§ Your task: From the records below, pull out every line that contains the string "time" and copy each one unchanged.

§ Source data:
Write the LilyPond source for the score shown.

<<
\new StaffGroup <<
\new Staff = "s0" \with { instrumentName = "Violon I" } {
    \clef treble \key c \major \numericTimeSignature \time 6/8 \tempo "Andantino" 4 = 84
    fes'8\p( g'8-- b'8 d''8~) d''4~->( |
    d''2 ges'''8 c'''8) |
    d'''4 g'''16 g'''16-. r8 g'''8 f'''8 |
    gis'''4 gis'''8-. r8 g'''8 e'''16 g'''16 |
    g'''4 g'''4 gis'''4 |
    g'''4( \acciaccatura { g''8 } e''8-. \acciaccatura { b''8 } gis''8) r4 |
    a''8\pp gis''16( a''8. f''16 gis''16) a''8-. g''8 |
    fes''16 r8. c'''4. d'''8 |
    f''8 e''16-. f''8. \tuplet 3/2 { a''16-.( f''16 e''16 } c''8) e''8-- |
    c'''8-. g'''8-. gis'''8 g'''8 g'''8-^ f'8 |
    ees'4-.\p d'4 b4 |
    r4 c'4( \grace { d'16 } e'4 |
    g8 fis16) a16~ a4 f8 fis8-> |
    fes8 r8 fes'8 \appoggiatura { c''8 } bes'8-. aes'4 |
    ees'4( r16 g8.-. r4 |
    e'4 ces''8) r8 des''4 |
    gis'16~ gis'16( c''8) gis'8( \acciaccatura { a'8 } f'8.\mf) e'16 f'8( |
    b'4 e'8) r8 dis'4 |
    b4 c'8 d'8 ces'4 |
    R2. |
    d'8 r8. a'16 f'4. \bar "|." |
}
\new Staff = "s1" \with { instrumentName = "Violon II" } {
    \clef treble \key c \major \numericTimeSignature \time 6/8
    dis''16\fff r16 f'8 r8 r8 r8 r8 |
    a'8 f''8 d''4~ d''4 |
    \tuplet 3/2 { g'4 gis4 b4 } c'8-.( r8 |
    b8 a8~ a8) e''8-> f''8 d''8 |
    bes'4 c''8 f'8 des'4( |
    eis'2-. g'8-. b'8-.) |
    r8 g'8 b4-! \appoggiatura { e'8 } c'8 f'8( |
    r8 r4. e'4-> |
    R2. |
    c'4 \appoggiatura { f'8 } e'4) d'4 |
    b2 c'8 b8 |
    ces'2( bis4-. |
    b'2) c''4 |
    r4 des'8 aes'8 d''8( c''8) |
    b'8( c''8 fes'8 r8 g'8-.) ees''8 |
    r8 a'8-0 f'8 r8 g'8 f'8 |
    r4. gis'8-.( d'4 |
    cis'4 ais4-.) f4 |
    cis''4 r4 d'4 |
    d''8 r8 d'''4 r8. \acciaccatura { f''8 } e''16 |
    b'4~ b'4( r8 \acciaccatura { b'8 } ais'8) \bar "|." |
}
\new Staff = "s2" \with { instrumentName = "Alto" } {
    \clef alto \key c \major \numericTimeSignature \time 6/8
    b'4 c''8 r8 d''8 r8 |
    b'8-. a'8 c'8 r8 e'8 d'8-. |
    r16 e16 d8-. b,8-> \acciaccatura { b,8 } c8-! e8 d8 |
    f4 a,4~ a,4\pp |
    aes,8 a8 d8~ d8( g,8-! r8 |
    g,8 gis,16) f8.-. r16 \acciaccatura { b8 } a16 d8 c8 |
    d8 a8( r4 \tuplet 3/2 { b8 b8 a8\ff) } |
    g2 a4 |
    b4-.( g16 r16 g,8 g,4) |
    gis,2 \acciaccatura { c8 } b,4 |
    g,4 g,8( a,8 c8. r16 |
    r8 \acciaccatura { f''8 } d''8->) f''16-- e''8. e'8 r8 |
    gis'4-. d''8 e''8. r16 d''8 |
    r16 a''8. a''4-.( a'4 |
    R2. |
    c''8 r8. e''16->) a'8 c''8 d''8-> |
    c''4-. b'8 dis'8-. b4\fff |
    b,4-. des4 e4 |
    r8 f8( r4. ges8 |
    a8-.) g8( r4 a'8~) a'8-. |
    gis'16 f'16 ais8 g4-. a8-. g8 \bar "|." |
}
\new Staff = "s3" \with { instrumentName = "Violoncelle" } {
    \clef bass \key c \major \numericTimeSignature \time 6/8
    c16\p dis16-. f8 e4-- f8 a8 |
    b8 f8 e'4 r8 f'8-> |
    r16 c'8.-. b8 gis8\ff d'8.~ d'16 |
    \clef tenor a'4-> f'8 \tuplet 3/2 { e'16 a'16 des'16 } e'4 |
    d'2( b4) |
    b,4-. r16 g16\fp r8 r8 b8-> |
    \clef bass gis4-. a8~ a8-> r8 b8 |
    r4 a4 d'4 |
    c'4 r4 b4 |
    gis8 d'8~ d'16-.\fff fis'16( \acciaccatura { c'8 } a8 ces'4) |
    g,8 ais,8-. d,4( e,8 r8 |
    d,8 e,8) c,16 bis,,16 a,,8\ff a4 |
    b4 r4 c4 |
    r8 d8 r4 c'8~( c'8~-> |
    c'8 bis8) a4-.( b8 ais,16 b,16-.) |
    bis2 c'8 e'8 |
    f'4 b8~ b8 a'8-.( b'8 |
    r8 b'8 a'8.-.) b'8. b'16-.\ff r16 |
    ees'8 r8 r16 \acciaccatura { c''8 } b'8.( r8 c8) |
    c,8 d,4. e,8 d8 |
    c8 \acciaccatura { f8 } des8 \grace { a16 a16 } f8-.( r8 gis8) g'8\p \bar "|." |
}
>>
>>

§ Solution below:
    \clef treble \key c \major \numericTimeSignature \time 6/8 \tempo "Andantino" 4 = 84
    \clef treble \key c \major \numericTimeSignature \time 6/8
    \clef alto \key c \major \numericTimeSignature \time 6/8
    \clef bass \key c \major \numericTimeSignature \time 6/8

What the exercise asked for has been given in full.